Task inputs Block Start

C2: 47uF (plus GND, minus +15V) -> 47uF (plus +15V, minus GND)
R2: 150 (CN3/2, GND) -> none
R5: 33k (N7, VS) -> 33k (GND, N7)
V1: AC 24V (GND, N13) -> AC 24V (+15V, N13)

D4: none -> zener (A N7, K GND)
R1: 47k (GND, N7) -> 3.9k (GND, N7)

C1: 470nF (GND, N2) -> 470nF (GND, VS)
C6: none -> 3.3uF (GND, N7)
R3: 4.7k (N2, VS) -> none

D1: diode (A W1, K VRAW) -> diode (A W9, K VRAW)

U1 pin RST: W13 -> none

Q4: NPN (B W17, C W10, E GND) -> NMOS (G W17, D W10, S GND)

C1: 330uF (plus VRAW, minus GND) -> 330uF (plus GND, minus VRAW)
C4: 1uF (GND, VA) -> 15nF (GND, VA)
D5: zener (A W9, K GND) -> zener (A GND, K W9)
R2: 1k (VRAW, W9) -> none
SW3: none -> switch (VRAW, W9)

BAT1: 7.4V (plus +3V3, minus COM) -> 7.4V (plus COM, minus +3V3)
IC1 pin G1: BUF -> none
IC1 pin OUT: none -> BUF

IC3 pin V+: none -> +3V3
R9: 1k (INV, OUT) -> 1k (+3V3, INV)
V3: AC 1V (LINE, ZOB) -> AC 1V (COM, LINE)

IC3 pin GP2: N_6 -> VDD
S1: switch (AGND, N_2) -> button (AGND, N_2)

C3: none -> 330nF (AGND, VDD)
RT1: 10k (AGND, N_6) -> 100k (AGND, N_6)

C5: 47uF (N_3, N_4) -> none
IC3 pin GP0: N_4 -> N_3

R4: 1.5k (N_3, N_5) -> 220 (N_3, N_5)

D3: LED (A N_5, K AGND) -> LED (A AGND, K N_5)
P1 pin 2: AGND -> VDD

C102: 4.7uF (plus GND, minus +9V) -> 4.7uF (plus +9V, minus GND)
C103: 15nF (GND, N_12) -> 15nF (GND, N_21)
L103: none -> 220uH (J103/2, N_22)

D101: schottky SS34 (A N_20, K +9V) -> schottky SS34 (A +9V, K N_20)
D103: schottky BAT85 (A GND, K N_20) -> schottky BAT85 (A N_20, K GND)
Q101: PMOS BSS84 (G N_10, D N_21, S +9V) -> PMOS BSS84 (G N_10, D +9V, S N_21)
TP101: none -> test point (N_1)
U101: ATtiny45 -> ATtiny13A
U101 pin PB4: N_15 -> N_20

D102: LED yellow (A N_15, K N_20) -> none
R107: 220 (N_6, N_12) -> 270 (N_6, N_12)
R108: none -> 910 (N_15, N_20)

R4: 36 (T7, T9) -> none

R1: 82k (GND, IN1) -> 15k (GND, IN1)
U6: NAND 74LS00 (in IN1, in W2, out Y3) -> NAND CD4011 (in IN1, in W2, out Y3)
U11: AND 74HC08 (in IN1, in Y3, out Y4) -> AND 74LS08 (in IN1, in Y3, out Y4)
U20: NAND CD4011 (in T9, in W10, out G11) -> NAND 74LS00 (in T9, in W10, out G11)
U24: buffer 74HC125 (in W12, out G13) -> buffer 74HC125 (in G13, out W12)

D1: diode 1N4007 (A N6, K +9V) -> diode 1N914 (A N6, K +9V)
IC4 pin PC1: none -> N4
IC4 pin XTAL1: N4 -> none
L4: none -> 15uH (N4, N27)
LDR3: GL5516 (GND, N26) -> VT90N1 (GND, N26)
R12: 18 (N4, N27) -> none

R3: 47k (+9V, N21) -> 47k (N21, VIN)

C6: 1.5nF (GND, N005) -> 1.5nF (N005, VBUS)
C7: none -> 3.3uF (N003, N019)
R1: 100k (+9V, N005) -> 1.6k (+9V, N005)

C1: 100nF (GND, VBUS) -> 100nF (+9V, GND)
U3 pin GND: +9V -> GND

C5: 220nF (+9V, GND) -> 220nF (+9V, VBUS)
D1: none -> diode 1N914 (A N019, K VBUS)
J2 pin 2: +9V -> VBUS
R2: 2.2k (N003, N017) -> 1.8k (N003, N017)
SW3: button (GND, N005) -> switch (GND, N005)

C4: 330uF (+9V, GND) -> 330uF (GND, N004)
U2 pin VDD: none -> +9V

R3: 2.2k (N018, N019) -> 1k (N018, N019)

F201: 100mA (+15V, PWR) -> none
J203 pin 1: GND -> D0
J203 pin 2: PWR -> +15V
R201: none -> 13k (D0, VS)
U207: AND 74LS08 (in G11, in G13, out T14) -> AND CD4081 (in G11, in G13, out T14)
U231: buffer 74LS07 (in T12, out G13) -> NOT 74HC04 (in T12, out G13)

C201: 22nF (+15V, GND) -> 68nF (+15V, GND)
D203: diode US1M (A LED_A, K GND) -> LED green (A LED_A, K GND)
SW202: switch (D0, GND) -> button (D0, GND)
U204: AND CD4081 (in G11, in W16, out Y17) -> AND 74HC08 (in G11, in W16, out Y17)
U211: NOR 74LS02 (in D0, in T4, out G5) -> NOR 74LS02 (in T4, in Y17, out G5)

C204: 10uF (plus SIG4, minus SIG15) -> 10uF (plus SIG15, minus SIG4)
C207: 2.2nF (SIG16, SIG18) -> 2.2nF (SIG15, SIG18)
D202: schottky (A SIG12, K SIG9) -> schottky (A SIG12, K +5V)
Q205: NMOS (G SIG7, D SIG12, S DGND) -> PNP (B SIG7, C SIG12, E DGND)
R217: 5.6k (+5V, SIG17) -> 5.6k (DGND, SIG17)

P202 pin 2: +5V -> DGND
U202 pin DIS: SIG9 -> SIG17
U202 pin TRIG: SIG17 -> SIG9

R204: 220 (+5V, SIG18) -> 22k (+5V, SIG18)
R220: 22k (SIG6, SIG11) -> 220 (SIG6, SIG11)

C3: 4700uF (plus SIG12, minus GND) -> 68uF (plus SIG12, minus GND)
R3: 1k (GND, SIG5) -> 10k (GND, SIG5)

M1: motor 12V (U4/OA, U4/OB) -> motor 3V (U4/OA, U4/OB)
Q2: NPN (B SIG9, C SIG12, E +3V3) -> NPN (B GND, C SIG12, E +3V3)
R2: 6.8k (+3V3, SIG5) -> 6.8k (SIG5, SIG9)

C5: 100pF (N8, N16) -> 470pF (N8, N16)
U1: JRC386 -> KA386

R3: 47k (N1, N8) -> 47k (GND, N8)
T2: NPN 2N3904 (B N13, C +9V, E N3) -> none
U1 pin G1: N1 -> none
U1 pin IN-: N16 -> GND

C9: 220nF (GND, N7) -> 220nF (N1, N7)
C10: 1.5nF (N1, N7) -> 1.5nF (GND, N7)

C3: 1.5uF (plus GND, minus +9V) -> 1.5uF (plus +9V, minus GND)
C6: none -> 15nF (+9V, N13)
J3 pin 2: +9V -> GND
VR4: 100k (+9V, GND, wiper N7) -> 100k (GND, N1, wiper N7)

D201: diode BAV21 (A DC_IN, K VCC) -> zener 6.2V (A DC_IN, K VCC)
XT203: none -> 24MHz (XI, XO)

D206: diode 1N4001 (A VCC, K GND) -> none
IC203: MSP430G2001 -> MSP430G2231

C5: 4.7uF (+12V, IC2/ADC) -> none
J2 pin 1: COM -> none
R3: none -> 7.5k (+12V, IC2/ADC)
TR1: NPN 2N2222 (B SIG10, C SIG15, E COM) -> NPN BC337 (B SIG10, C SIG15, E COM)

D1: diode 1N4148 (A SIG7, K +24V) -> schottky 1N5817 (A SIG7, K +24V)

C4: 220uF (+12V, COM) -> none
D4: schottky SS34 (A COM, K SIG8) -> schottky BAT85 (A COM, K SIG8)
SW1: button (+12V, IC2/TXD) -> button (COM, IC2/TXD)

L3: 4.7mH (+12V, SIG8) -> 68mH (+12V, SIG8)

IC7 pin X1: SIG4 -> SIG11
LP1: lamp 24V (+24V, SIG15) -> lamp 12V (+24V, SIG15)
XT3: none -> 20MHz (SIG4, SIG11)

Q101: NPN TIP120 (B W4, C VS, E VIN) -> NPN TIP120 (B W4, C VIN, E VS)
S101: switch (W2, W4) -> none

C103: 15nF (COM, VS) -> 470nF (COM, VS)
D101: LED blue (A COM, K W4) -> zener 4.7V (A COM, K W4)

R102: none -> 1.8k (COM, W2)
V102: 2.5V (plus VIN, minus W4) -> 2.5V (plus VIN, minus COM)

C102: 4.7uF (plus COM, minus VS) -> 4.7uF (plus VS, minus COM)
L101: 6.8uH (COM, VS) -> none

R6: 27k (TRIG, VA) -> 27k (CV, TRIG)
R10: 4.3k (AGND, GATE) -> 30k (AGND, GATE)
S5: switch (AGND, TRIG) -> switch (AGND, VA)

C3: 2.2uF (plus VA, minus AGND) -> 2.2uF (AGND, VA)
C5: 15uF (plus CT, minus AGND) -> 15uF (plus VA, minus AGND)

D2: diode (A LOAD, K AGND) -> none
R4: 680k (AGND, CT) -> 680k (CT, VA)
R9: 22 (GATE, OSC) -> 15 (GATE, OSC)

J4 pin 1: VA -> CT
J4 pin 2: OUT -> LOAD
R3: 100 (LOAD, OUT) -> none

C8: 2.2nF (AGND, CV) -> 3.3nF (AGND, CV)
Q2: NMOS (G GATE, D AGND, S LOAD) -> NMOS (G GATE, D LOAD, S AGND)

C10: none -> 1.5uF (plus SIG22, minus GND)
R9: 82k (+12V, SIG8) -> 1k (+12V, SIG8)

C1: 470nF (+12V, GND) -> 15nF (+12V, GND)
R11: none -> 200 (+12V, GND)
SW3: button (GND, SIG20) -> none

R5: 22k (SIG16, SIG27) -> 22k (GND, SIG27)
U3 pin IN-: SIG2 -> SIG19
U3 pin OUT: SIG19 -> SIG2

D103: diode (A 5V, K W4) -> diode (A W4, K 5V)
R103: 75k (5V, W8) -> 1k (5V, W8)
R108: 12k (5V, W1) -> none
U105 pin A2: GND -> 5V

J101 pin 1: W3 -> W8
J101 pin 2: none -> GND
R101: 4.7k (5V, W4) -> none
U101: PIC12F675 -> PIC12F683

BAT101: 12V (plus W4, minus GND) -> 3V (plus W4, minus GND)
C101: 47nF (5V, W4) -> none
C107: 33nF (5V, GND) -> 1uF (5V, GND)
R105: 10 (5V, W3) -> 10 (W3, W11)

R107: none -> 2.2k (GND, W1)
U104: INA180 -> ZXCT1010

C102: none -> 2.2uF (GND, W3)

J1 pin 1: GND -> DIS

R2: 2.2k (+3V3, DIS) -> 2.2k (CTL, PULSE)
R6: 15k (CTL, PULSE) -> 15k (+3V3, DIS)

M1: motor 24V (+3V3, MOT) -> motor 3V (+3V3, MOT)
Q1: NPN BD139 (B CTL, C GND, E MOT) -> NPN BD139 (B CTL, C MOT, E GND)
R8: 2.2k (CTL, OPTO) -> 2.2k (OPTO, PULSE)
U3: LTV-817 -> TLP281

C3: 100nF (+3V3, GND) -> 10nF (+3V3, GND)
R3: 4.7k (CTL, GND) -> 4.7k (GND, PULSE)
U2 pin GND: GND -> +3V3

Task inputs Block End

Beginning at the first line of the records, give again each line exactly as written, ending with the line that contains "U24: buffer 74HC125".

C2: 47uF (plus GND, minus +15V) -> 47uF (plus +15V, minus GND)
R2: 150 (CN3/2, GND) -> none
R5: 33k (N7, VS) -> 33k (GND, N7)
V1: AC 24V (GND, N13) -> AC 24V (+15V, N13)

D4: none -> zener (A N7, K GND)
R1: 47k (GND, N7) -> 3.9k (GND, N7)

C1: 470nF (GND, N2) -> 470nF (GND, VS)
C6: none -> 3.3uF (GND, N7)
R3: 4.7k (N2, VS) -> none

D1: diode (A W1, K VRAW) -> diode (A W9, K VRAW)

U1 pin RST: W13 -> none

Q4: NPN (B W17, C W10, E GND) -> NMOS (G W17, D W10, S GND)

C1: 330uF (plus VRAW, minus GND) -> 330uF (plus GND, minus VRAW)
C4: 1uF (GND, VA) -> 15nF (GND, VA)
D5: zener (A W9, K GND) -> zener (A GND, K W9)
R2: 1k (VRAW, W9) -> none
SW3: none -> switch (VRAW, W9)

BAT1: 7.4V (plus +3V3, minus COM) -> 7.4V (plus COM, minus +3V3)
IC1 pin G1: BUF -> none
IC1 pin OUT: none -> BUF

IC3 pin V+: none -> +3V3
R9: 1k (INV, OUT) -> 1k (+3V3, INV)
V3: AC 1V (LINE, ZOB) -> AC 1V (COM, LINE)

IC3 pin GP2: N_6 -> VDD
S1: switch (AGND, N_2) -> button (AGND, N_2)

C3: none -> 330nF (AGND, VDD)
RT1: 10k (AGND, N_6) -> 100k (AGND, N_6)

C5: 47uF (N_3, N_4) -> none
IC3 pin GP0: N_4 -> N_3

R4: 1.5k (N_3, N_5) -> 220 (N_3, N_5)

D3: LED (A N_5, K AGND) -> LED (A AGND, K N_5)
P1 pin 2: AGND -> VDD

C102: 4.7uF (plus GND, minus +9V) -> 4.7uF (plus +9V, minus GND)
C103: 15nF (GND, N_12) -> 15nF (GND, N_21)
L103: none -> 220uH (J103/2, N_22)

D101: schottky SS34 (A N_20, K +9V) -> schottky SS34 (A +9V, K N_20)
D103: schottky BAT85 (A GND, K N_20) -> schottky BAT85 (A N_20, K GND)
Q101: PMOS BSS84 (G N_10, D N_21, S +9V) -> PMOS BSS84 (G N_10, D +9V, S N_21)
TP101: none -> test point (N_1)
U101: ATtiny45 -> ATtiny13A
U101 pin PB4: N_15 -> N_20

D102: LED yellow (A N_15, K N_20) -> none
R107: 220 (N_6, N_12) -> 270 (N_6, N_12)
R108: none -> 910 (N_15, N_20)

R4: 36 (T7, T9) -> none

R1: 82k (GND, IN1) -> 15k (GND, IN1)
U6: NAND 74LS00 (in IN1, in W2, out Y3) -> NAND CD4011 (in IN1, in W2, out Y3)
U11: AND 74HC08 (in IN1, in Y3, out Y4) -> AND 74LS08 (in IN1, in Y3, out Y4)
U20: NAND CD4011 (in T9, in W10, out G11) -> NAND 74LS00 (in T9, in W10, out G11)
U24: buffer 74HC125 (in W12, out G13) -> buffer 74HC125 (in G13, out W12)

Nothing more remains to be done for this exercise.